Task to complete:
A single number is expected: the count of lines below where the word "BRIGHT" occurs.

Records shown:
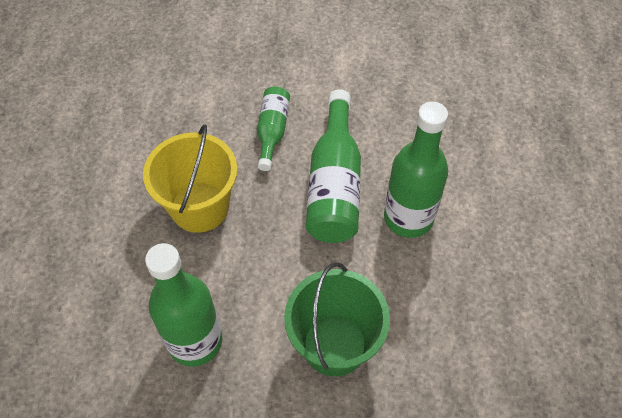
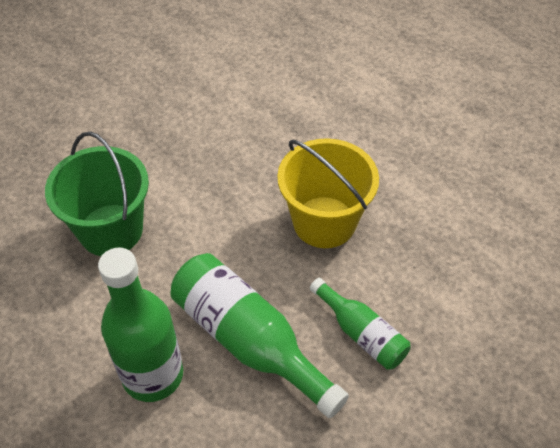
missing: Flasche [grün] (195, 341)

--

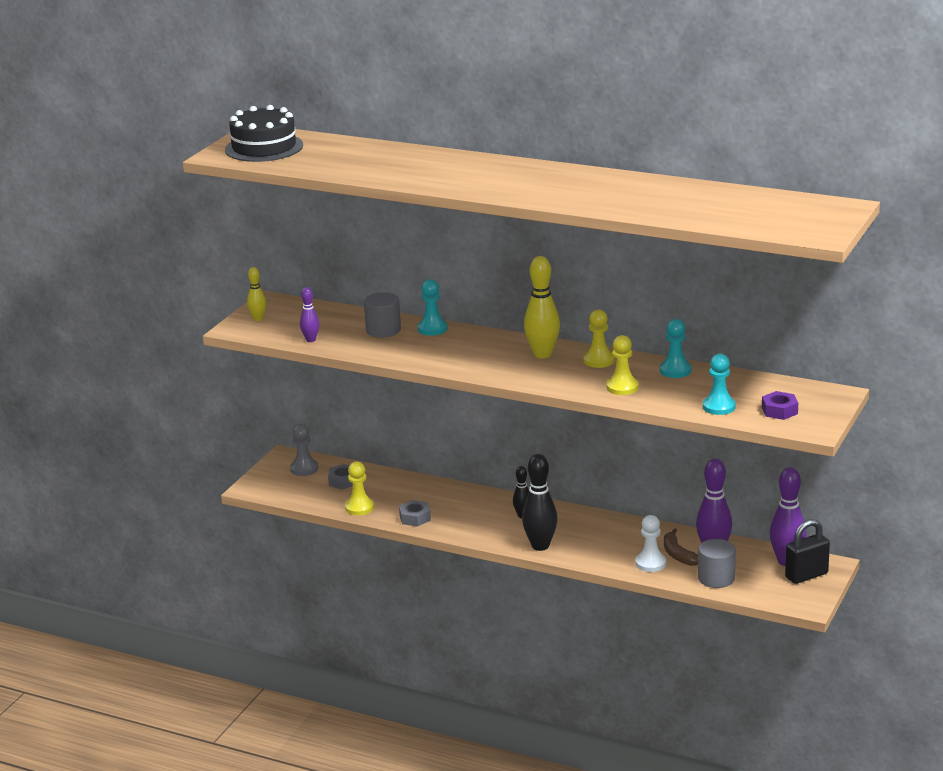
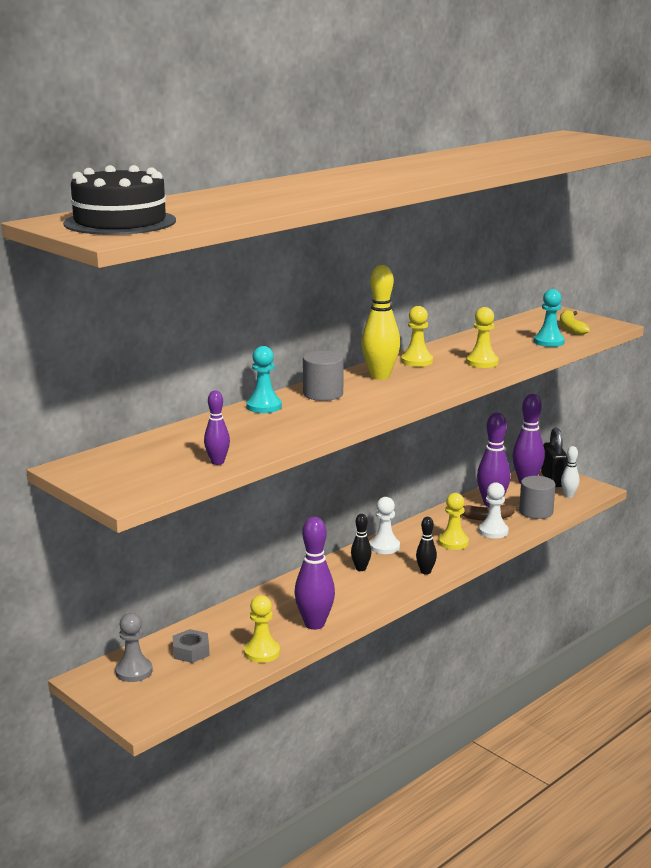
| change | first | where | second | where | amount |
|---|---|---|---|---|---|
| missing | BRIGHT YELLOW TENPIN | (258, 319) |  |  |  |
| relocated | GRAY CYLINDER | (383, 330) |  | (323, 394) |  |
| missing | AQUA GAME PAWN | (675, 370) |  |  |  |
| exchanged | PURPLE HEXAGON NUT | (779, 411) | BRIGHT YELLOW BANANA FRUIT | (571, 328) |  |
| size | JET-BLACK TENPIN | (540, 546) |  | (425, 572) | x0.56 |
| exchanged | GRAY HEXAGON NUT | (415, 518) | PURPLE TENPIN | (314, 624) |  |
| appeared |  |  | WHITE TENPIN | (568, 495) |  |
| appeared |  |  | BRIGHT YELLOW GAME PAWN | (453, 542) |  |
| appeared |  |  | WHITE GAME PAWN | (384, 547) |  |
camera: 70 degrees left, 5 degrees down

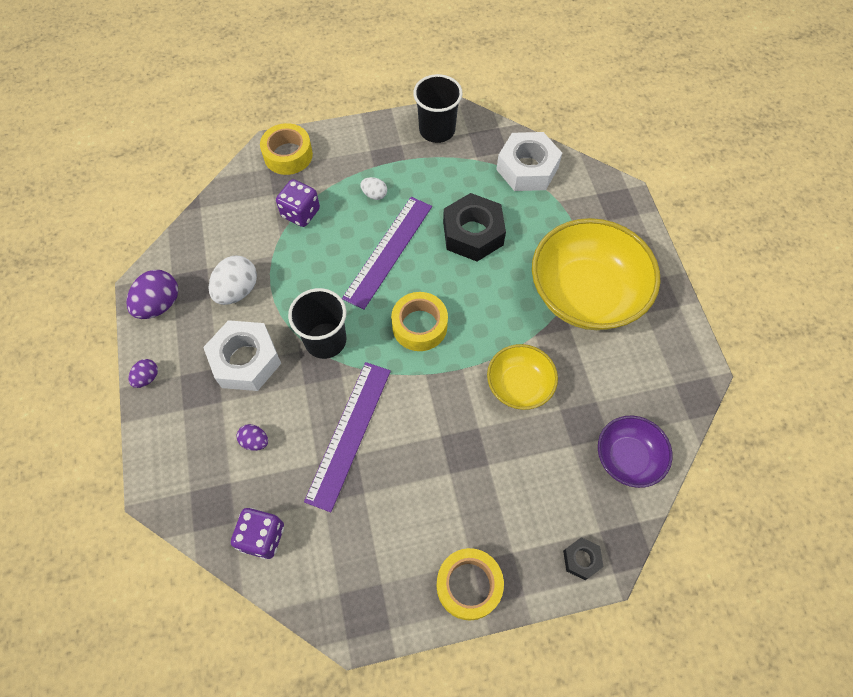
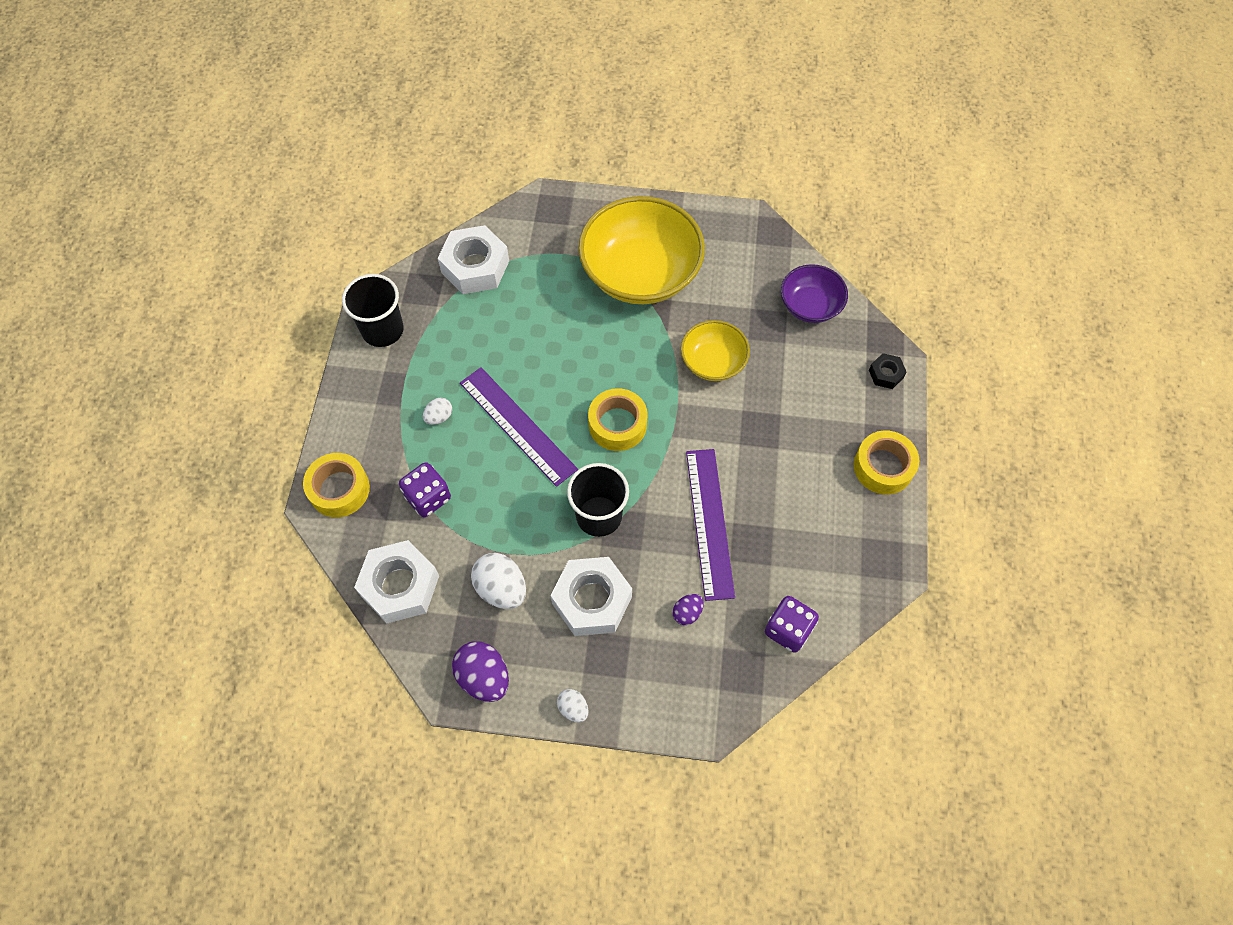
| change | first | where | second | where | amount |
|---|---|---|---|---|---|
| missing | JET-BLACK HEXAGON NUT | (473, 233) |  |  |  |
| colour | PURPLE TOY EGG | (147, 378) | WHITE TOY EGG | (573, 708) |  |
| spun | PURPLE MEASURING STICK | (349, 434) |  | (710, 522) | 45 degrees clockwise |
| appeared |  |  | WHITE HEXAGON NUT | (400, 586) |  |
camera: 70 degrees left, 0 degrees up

Exercise answer:
3